* What you need to do *
Restate the records below word for word, and omit the images they hold.

(Records from a data source)
Segment Open

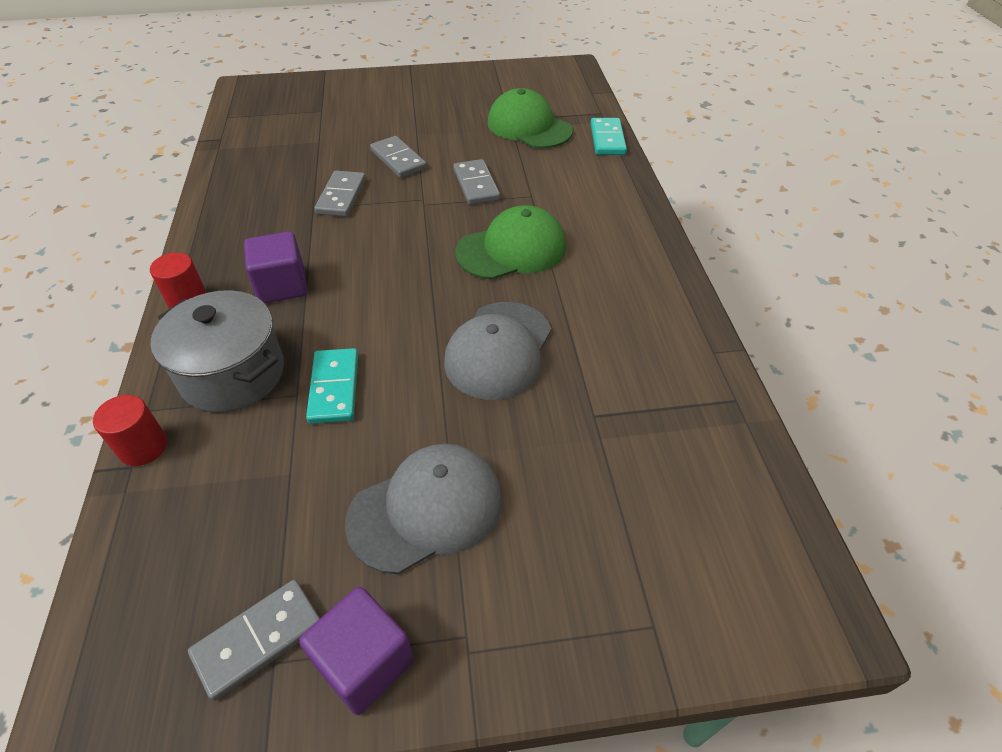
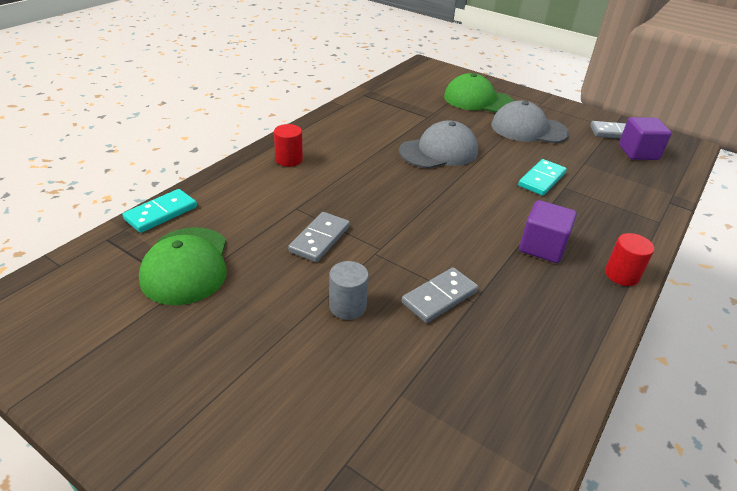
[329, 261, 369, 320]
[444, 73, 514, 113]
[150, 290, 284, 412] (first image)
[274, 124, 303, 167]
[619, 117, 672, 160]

Segment Closed

* Expected answer *
[329, 261, 369, 320]
[444, 73, 514, 113]
[150, 290, 284, 412] (first image)
[274, 124, 303, 167]
[619, 117, 672, 160]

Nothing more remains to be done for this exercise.